++++ Data under study
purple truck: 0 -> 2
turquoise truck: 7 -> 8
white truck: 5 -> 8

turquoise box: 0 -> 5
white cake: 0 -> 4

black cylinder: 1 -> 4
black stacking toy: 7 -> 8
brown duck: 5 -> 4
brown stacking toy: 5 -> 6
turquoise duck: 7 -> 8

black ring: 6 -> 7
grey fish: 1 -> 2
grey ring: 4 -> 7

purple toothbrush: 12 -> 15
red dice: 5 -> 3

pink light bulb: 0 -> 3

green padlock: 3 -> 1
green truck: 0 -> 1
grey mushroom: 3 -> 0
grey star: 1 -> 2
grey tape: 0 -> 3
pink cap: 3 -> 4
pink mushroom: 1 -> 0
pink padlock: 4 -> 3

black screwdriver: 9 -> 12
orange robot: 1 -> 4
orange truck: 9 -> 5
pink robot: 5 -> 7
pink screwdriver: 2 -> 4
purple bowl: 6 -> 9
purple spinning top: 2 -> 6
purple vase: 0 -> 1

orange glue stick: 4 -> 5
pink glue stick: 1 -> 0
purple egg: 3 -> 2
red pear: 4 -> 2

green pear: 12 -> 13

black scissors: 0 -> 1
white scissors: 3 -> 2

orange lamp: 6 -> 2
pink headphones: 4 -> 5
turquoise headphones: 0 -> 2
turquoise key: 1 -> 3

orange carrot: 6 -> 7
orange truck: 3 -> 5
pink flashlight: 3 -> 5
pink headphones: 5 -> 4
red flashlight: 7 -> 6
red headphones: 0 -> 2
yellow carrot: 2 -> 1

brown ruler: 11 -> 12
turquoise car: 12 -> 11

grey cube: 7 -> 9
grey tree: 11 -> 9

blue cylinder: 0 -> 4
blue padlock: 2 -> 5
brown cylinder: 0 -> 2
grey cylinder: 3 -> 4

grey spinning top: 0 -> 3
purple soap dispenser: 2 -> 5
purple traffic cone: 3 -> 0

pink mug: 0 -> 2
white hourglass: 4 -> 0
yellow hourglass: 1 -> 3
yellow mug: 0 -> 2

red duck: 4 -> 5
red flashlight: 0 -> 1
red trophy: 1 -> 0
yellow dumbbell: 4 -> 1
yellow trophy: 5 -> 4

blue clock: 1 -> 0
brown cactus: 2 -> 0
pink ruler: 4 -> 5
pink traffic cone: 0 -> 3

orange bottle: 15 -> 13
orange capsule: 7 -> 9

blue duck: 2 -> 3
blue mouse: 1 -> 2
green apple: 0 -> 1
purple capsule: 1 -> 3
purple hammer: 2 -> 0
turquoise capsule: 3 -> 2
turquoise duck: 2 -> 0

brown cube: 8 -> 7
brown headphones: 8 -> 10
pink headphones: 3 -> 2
++++++++
### The problem
Which lines belong in the answer? Exactly those from the first line of the entries through the line holding "red duck: 4 -> 5", inclusive, copied unchanged.

### Response area
purple truck: 0 -> 2
turquoise truck: 7 -> 8
white truck: 5 -> 8

turquoise box: 0 -> 5
white cake: 0 -> 4

black cylinder: 1 -> 4
black stacking toy: 7 -> 8
brown duck: 5 -> 4
brown stacking toy: 5 -> 6
turquoise duck: 7 -> 8

black ring: 6 -> 7
grey fish: 1 -> 2
grey ring: 4 -> 7

purple toothbrush: 12 -> 15
red dice: 5 -> 3

pink light bulb: 0 -> 3

green padlock: 3 -> 1
green truck: 0 -> 1
grey mushroom: 3 -> 0
grey star: 1 -> 2
grey tape: 0 -> 3
pink cap: 3 -> 4
pink mushroom: 1 -> 0
pink padlock: 4 -> 3

black screwdriver: 9 -> 12
orange robot: 1 -> 4
orange truck: 9 -> 5
pink robot: 5 -> 7
pink screwdriver: 2 -> 4
purple bowl: 6 -> 9
purple spinning top: 2 -> 6
purple vase: 0 -> 1

orange glue stick: 4 -> 5
pink glue stick: 1 -> 0
purple egg: 3 -> 2
red pear: 4 -> 2

green pear: 12 -> 13

black scissors: 0 -> 1
white scissors: 3 -> 2

orange lamp: 6 -> 2
pink headphones: 4 -> 5
turquoise headphones: 0 -> 2
turquoise key: 1 -> 3

orange carrot: 6 -> 7
orange truck: 3 -> 5
pink flashlight: 3 -> 5
pink headphones: 5 -> 4
red flashlight: 7 -> 6
red headphones: 0 -> 2
yellow carrot: 2 -> 1

brown ruler: 11 -> 12
turquoise car: 12 -> 11

grey cube: 7 -> 9
grey tree: 11 -> 9

blue cylinder: 0 -> 4
blue padlock: 2 -> 5
brown cylinder: 0 -> 2
grey cylinder: 3 -> 4

grey spinning top: 0 -> 3
purple soap dispenser: 2 -> 5
purple traffic cone: 3 -> 0

pink mug: 0 -> 2
white hourglass: 4 -> 0
yellow hourglass: 1 -> 3
yellow mug: 0 -> 2

red duck: 4 -> 5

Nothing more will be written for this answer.